- AIM OF THE EXERCISE:
With the pictures left out, please return exactly the line holding "purple key: 3 -> 1" and each following line until the entries end.

┌─ DATA FOR ANALYSIS

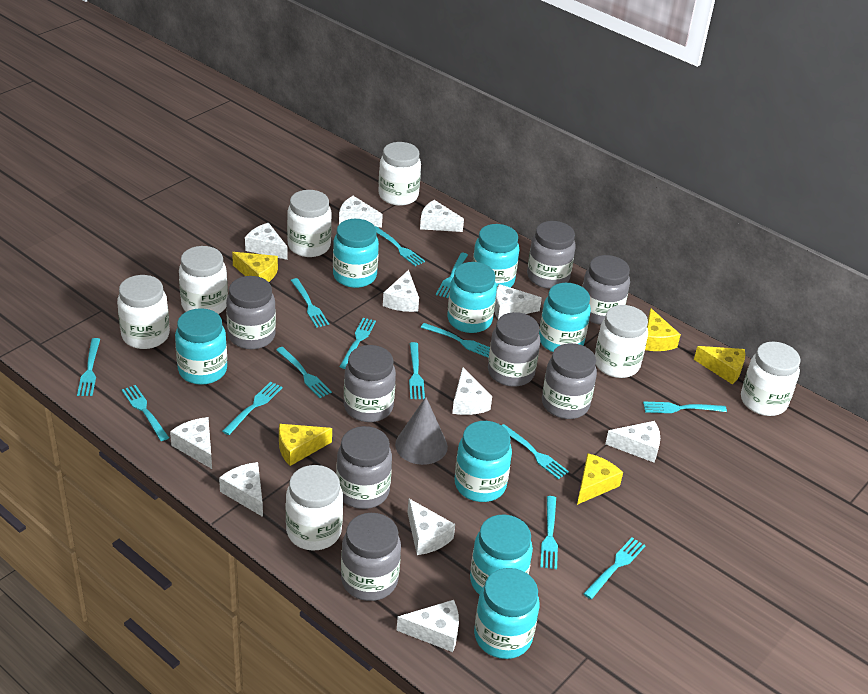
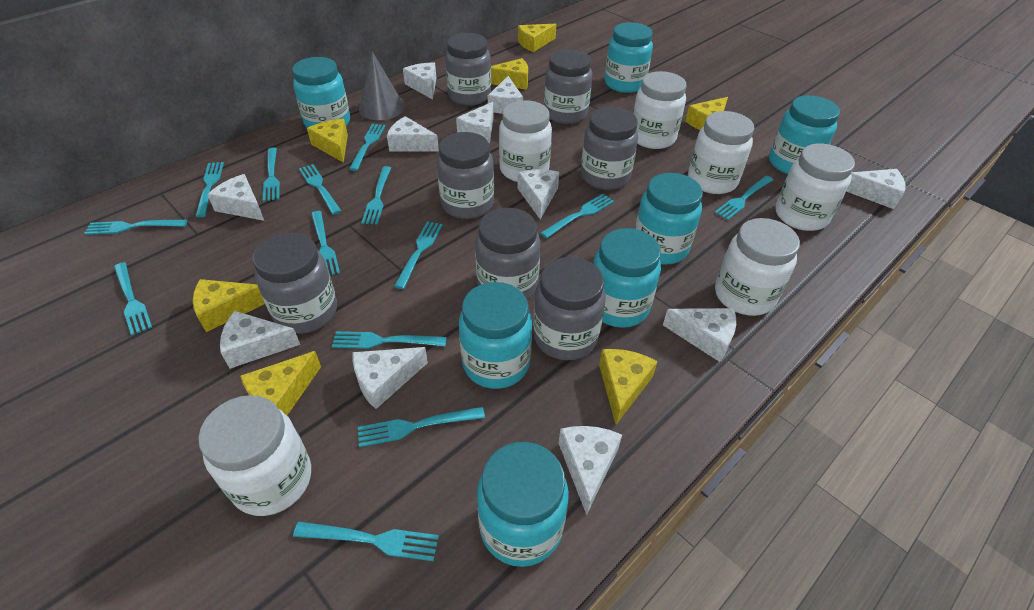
grey jar: 8 -> 7
turquoise jar: 8 -> 7
white jar: 7 -> 6
yellow cheese: 5 -> 7

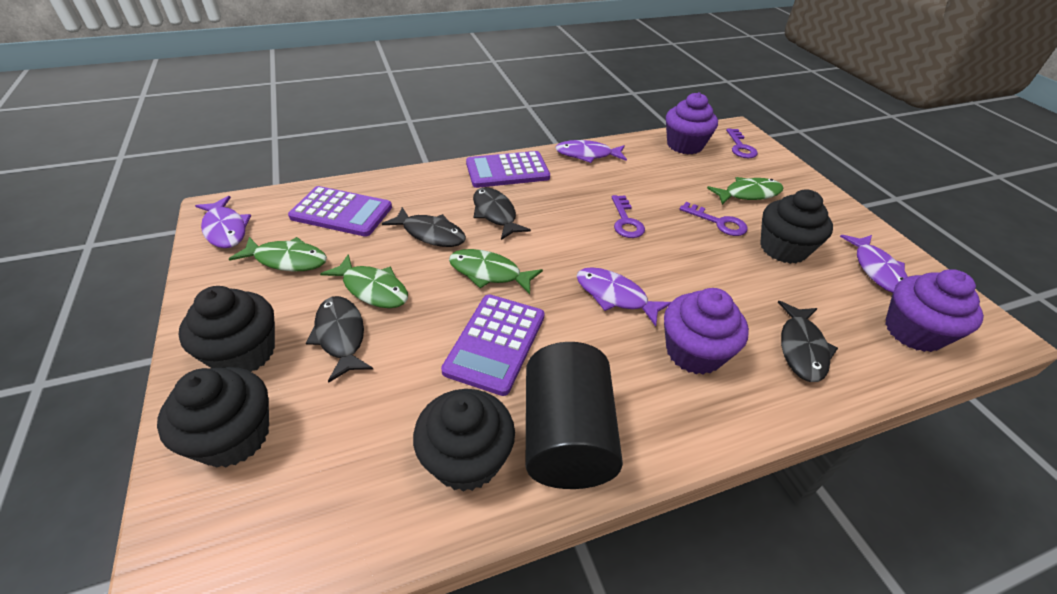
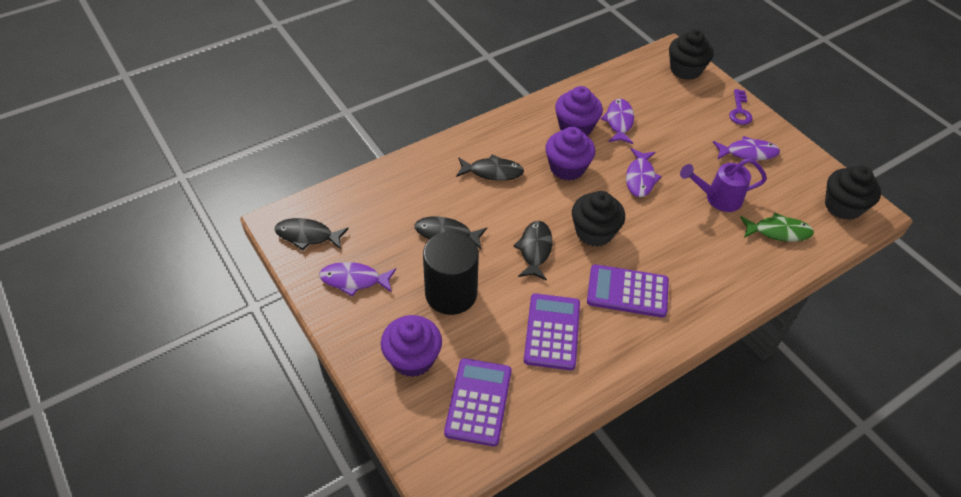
black cupcake: 4 -> 3
green fish: 4 -> 1
purple key: 3 -> 1
purple watering can: 0 -> 1

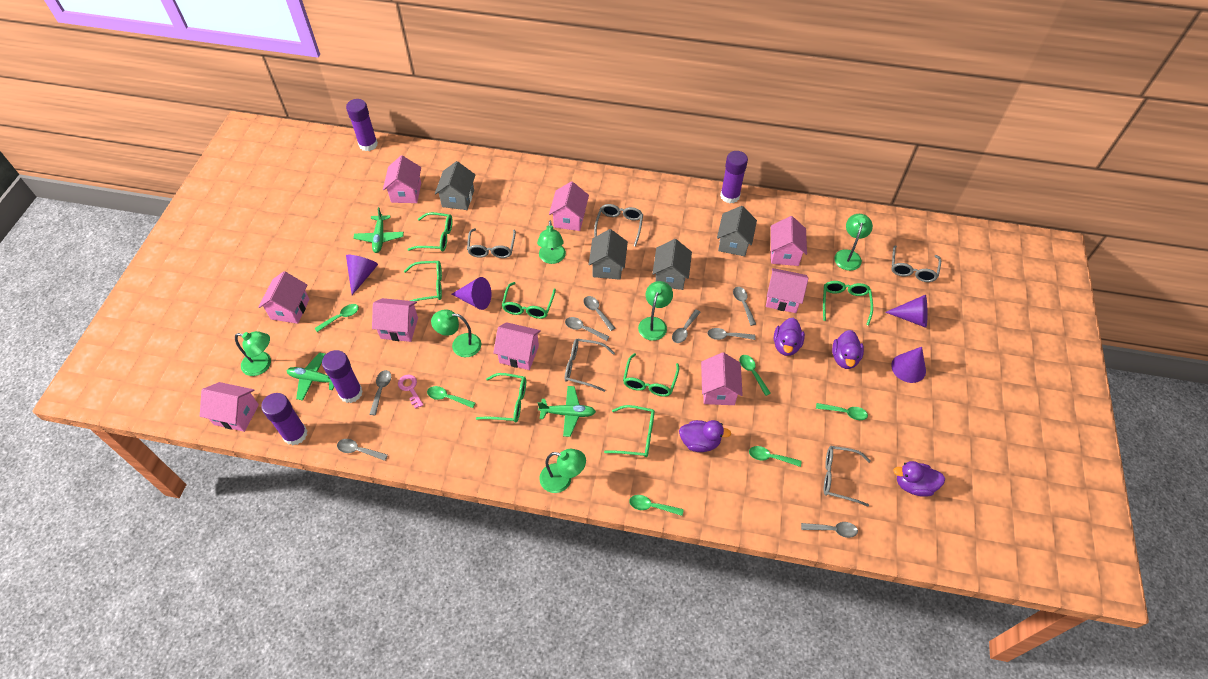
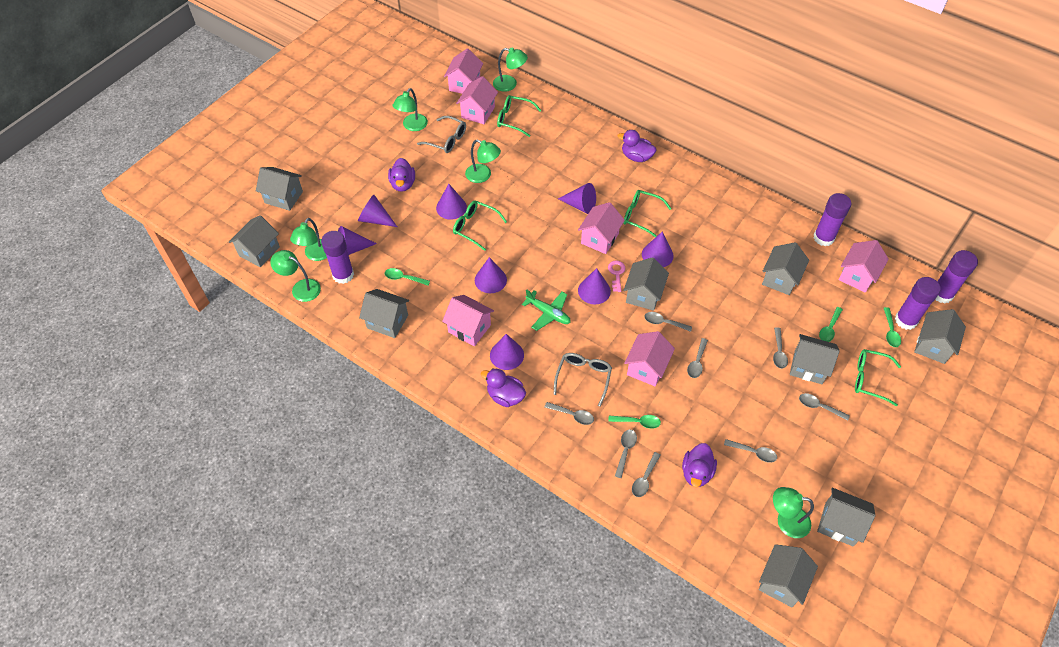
green glasses: 7 -> 4
green plane: 3 -> 1
green spoon: 6 -> 4
grey glasses: 5 -> 2
grey house: 4 -> 9
pink house: 9 -> 6
purple cone: 4 -> 8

└─

- TASK SOLUTION:
purple key: 3 -> 1
purple watering can: 0 -> 1

green glasses: 7 -> 4
green plane: 3 -> 1
green spoon: 6 -> 4
grey glasses: 5 -> 2
grey house: 4 -> 9
pink house: 9 -> 6
purple cone: 4 -> 8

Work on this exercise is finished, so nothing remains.